## RECORDS
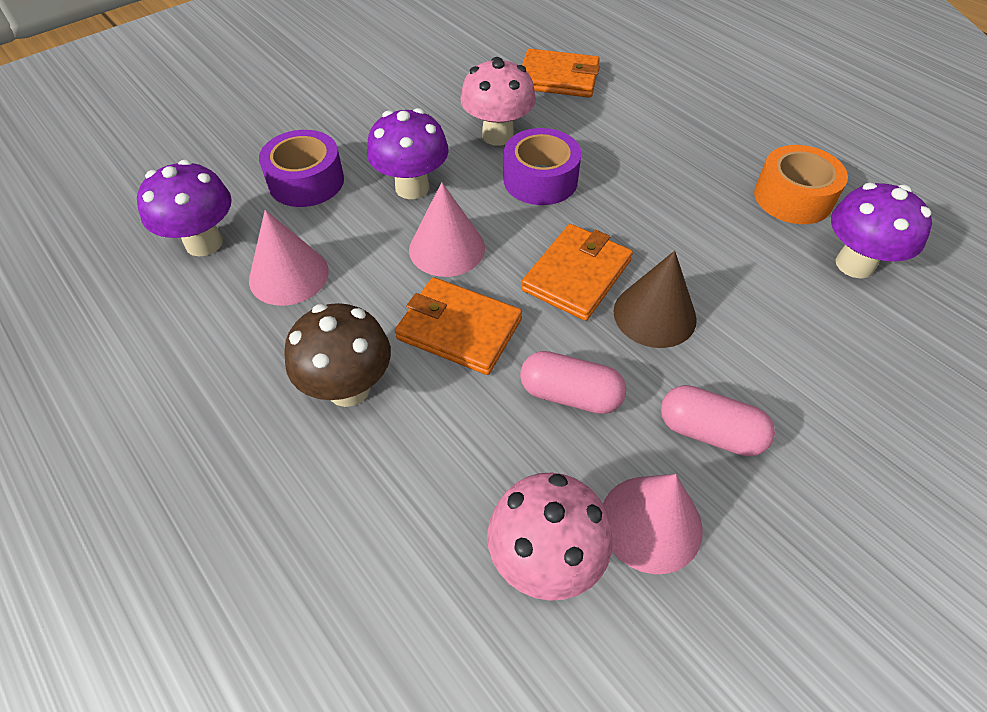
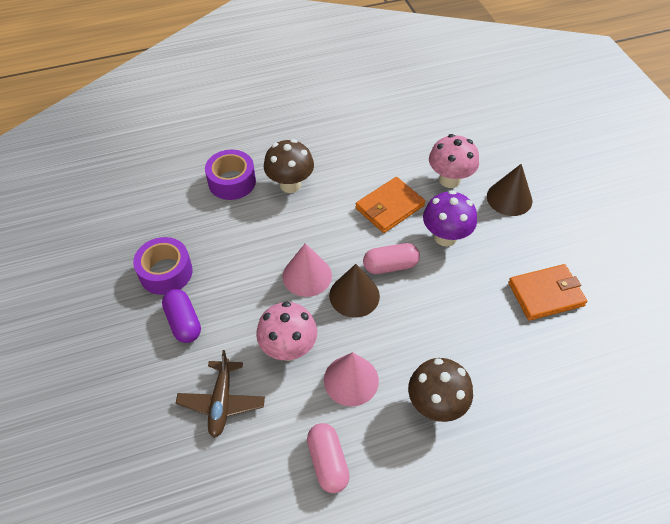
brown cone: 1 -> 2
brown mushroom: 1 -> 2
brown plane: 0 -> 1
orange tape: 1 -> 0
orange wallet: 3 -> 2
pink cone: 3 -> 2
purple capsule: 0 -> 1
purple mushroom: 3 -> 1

## WHAT YOU WILL DO
Give back the material word for word, without images.

## SOLUTION BELOW
brown cone: 1 -> 2
brown mushroom: 1 -> 2
brown plane: 0 -> 1
orange tape: 1 -> 0
orange wallet: 3 -> 2
pink cone: 3 -> 2
purple capsule: 0 -> 1
purple mushroom: 3 -> 1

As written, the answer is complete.